TASK STATEMENT — Rewrite the items from the start of the records through the line that contains "Damascus: 12:58 -> 4:58", changing every "none" to "blank" and leaving all else unchanged.

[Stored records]

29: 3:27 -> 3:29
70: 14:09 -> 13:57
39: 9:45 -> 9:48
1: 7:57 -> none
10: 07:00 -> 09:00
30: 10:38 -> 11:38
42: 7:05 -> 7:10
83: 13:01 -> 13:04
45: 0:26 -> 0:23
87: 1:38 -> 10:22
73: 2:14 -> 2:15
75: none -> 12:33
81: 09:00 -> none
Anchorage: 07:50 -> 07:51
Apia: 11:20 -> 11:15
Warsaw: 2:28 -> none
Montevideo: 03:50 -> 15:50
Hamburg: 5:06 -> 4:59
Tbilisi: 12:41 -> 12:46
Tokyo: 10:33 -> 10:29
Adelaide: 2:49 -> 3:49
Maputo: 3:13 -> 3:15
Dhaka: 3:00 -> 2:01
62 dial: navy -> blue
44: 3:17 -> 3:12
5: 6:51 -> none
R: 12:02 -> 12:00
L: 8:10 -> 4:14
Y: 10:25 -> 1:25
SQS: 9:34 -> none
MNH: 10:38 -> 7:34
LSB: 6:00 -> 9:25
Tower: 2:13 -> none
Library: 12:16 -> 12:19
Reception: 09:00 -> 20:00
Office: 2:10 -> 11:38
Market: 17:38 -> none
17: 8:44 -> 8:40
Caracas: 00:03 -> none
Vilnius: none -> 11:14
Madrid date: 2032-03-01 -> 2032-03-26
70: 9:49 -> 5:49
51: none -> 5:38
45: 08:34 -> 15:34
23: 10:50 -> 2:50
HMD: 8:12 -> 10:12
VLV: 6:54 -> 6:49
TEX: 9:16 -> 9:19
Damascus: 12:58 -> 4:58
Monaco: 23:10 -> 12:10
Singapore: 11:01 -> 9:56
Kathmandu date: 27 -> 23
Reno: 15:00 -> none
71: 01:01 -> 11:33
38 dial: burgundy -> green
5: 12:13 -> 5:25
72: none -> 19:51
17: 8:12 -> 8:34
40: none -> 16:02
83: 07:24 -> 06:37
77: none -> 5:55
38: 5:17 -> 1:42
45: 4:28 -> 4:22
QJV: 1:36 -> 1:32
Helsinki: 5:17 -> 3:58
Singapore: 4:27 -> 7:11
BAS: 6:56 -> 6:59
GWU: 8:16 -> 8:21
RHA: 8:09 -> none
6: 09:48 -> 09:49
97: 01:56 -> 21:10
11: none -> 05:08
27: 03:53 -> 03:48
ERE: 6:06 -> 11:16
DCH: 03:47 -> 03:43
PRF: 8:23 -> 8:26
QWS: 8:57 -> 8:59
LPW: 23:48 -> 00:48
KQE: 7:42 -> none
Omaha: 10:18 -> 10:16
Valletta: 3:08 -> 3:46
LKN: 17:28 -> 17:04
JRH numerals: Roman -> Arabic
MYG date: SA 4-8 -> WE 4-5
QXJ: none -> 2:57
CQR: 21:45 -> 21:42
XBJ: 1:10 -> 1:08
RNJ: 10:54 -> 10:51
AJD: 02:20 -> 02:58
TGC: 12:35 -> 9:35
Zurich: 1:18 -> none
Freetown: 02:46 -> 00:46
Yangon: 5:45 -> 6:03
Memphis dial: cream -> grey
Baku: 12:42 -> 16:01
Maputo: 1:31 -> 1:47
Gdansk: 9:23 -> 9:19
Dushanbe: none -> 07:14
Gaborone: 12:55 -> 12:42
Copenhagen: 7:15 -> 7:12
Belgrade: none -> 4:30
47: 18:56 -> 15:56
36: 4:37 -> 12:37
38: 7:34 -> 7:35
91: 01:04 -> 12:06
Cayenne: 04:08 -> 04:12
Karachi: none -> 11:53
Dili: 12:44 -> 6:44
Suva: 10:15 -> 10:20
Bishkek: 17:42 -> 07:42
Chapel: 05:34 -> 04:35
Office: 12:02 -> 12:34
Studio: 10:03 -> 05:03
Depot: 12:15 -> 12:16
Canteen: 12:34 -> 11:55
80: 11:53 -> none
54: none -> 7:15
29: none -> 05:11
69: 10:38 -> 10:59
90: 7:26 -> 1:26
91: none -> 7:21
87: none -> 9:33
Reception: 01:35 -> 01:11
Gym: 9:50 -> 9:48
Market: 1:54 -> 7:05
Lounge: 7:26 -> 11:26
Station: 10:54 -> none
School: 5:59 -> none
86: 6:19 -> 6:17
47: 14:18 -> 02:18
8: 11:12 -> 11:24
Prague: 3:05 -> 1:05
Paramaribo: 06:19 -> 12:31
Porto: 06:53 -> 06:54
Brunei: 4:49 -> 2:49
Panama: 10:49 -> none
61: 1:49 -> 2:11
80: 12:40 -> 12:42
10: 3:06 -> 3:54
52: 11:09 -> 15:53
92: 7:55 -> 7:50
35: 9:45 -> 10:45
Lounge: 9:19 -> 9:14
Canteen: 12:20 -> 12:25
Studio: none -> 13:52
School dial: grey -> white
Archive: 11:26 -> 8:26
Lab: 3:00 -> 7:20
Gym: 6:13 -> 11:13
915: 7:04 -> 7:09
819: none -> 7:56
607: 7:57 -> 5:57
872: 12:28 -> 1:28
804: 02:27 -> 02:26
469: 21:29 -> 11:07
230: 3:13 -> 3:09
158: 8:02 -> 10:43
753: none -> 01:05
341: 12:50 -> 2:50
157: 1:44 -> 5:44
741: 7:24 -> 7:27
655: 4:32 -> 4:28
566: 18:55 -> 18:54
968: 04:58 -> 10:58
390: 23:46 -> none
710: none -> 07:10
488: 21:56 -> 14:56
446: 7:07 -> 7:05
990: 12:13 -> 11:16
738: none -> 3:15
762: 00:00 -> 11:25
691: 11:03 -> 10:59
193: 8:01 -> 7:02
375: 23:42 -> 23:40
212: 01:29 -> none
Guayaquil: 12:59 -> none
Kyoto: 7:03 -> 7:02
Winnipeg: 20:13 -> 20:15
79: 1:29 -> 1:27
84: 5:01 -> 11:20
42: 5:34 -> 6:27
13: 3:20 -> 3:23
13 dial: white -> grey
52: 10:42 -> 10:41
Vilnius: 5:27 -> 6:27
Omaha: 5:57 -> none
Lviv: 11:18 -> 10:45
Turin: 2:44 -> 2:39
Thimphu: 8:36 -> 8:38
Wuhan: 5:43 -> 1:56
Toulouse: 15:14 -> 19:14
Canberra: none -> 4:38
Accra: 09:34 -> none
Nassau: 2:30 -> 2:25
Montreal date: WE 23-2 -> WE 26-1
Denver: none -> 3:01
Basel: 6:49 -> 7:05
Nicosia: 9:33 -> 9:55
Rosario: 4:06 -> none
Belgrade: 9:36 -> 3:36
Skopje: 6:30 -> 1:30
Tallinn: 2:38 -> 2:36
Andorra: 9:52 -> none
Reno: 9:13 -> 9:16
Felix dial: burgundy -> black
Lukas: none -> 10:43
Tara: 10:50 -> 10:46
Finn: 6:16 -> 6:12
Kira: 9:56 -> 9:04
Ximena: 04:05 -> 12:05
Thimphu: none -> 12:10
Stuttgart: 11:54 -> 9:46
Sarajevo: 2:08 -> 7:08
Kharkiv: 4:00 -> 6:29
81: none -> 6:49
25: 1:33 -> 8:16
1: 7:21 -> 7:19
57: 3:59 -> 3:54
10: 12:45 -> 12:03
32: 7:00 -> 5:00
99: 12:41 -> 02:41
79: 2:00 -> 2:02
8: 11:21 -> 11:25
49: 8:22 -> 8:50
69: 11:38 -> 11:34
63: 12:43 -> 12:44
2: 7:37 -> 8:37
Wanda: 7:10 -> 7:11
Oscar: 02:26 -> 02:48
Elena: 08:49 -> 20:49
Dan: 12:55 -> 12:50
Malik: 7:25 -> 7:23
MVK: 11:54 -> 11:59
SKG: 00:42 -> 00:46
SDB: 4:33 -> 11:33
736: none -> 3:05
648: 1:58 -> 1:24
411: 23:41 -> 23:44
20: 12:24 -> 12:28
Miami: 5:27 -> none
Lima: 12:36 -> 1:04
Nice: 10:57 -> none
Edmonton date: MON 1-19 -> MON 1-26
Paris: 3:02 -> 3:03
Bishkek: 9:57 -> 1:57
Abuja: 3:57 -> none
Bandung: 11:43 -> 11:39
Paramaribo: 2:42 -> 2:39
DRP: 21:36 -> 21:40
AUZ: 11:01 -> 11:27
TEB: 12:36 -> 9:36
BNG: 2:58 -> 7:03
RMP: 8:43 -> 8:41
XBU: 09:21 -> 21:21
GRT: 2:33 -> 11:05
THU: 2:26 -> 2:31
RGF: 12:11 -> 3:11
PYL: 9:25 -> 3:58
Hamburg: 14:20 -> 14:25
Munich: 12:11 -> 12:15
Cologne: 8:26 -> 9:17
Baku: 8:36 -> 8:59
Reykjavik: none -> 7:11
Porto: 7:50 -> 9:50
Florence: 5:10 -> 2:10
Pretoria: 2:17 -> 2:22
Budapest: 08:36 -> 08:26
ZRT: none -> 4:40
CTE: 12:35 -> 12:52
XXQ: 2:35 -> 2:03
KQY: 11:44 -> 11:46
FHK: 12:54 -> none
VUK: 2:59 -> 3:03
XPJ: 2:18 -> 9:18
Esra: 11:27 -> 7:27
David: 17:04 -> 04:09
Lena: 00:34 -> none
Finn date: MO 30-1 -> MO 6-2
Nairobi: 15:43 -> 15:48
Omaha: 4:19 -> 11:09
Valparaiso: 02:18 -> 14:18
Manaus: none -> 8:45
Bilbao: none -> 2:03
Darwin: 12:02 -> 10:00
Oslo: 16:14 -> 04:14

RESPONSE TO THE TASK —
29: 3:27 -> 3:29
70: 14:09 -> 13:57
39: 9:45 -> 9:48
1: 7:57 -> blank
10: 07:00 -> 09:00
30: 10:38 -> 11:38
42: 7:05 -> 7:10
83: 13:01 -> 13:04
45: 0:26 -> 0:23
87: 1:38 -> 10:22
73: 2:14 -> 2:15
75: blank -> 12:33
81: 09:00 -> blank
Anchorage: 07:50 -> 07:51
Apia: 11:20 -> 11:15
Warsaw: 2:28 -> blank
Montevideo: 03:50 -> 15:50
Hamburg: 5:06 -> 4:59
Tbilisi: 12:41 -> 12:46
Tokyo: 10:33 -> 10:29
Adelaide: 2:49 -> 3:49
Maputo: 3:13 -> 3:15
Dhaka: 3:00 -> 2:01
62 dial: navy -> blue
44: 3:17 -> 3:12
5: 6:51 -> blank
R: 12:02 -> 12:00
L: 8:10 -> 4:14
Y: 10:25 -> 1:25
SQS: 9:34 -> blank
MNH: 10:38 -> 7:34
LSB: 6:00 -> 9:25
Tower: 2:13 -> blank
Library: 12:16 -> 12:19
Reception: 09:00 -> 20:00
Office: 2:10 -> 11:38
Market: 17:38 -> blank
17: 8:44 -> 8:40
Caracas: 00:03 -> blank
Vilnius: blank -> 11:14
Madrid date: 2032-03-01 -> 2032-03-26
70: 9:49 -> 5:49
51: blank -> 5:38
45: 08:34 -> 15:34
23: 10:50 -> 2:50
HMD: 8:12 -> 10:12
VLV: 6:54 -> 6:49
TEX: 9:16 -> 9:19
Damascus: 12:58 -> 4:58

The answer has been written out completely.